#### Exercise prompt:
Quote exactly, and only, the lines of the material below from the line with "brown fork: none" through the line with "green apple: [172,219,232,272]".

#### Data for review:
= Beginning of Section =
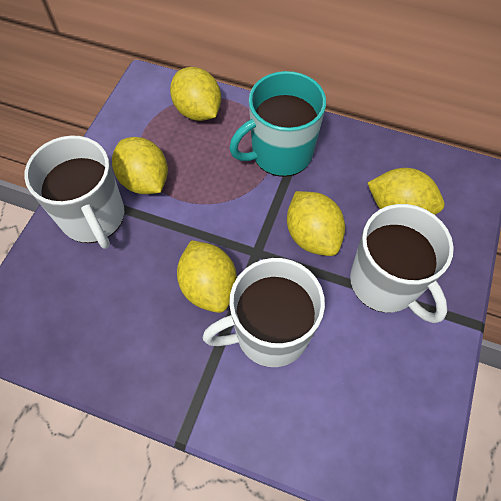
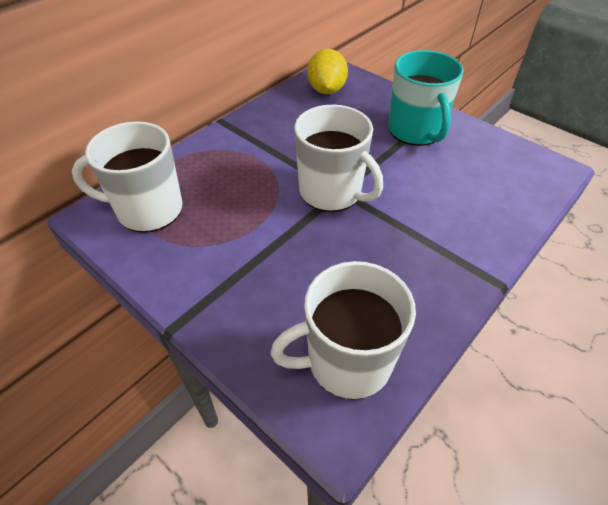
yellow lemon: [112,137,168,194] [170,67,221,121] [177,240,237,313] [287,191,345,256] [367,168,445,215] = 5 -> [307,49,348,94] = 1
= End of Section =
= Beginning of Section =
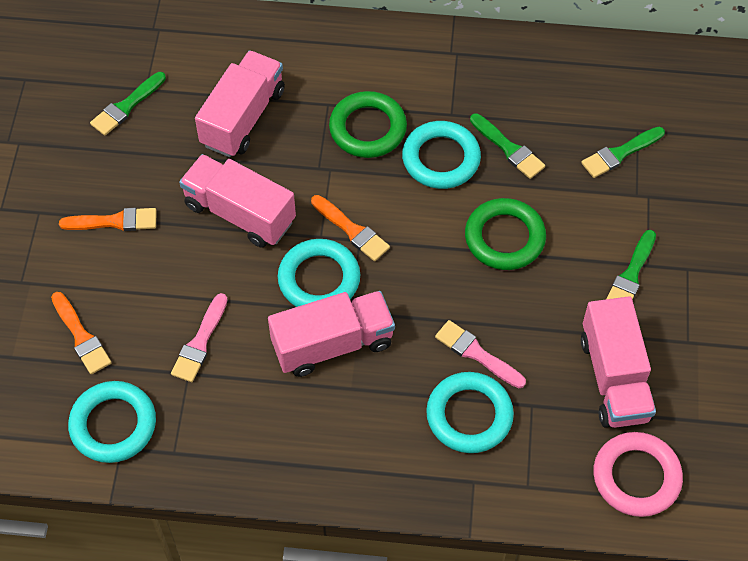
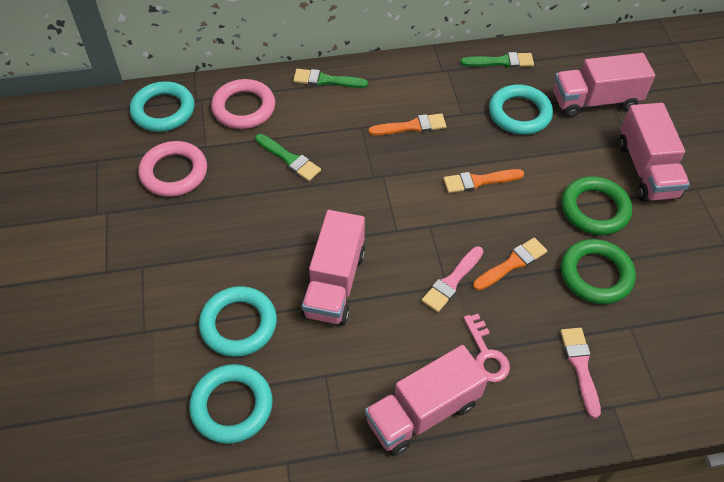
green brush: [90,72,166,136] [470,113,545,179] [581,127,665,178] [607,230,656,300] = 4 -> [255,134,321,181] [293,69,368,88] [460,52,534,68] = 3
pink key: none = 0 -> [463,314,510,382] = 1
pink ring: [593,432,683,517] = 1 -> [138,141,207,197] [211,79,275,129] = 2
= End of Section =
= Beginning of Section =
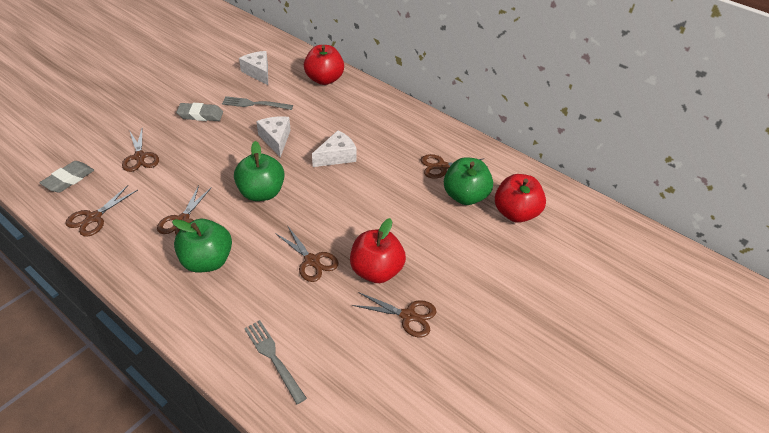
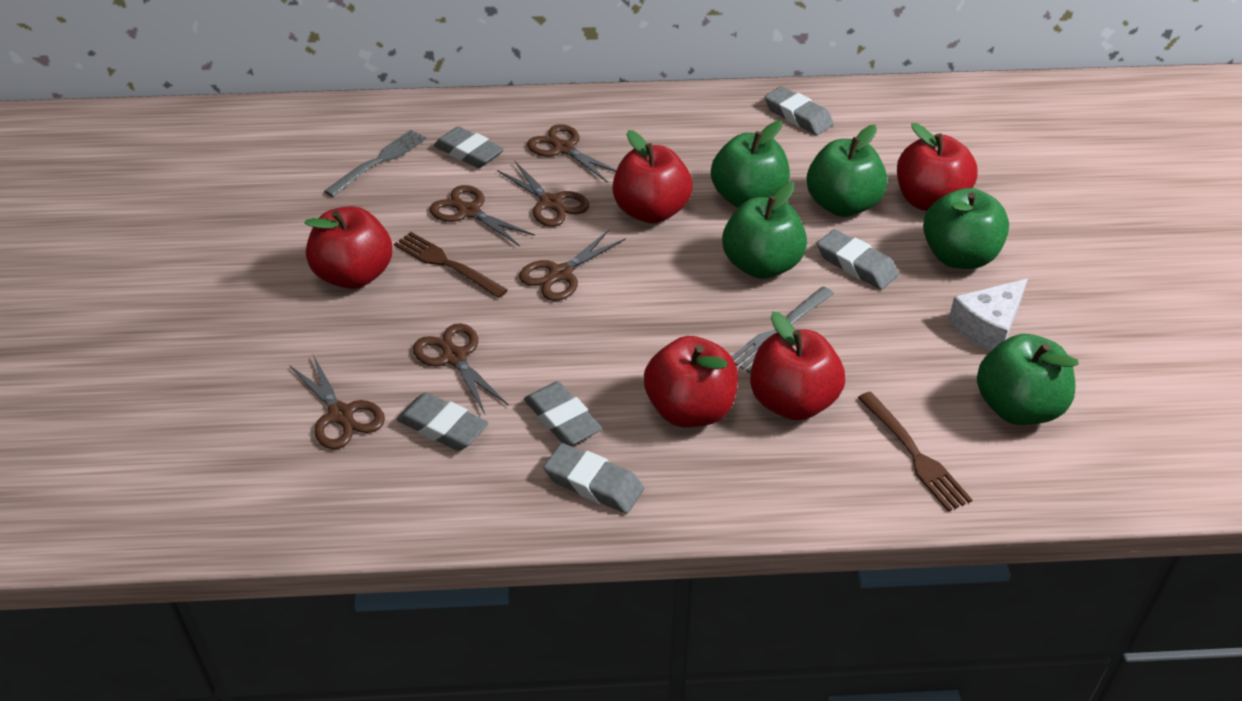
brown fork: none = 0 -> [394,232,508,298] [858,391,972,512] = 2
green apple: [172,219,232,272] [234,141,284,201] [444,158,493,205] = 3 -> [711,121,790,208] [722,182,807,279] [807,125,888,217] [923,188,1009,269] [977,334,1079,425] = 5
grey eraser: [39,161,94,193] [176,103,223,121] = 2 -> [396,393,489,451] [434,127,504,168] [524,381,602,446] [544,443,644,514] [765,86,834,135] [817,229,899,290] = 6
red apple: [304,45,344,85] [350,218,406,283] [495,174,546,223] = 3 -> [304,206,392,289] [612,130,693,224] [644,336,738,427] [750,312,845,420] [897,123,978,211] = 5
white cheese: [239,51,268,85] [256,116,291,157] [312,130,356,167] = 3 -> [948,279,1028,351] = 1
= End of Section =
#### Exercise output:
brown fork: none = 0 -> [394,232,508,298] [858,391,972,512] = 2
green apple: [172,219,232,272] [234,141,284,201] [444,158,493,205] = 3 -> [711,121,790,208] [722,182,807,279] [807,125,888,217] [923,188,1009,269] [977,334,1079,425] = 5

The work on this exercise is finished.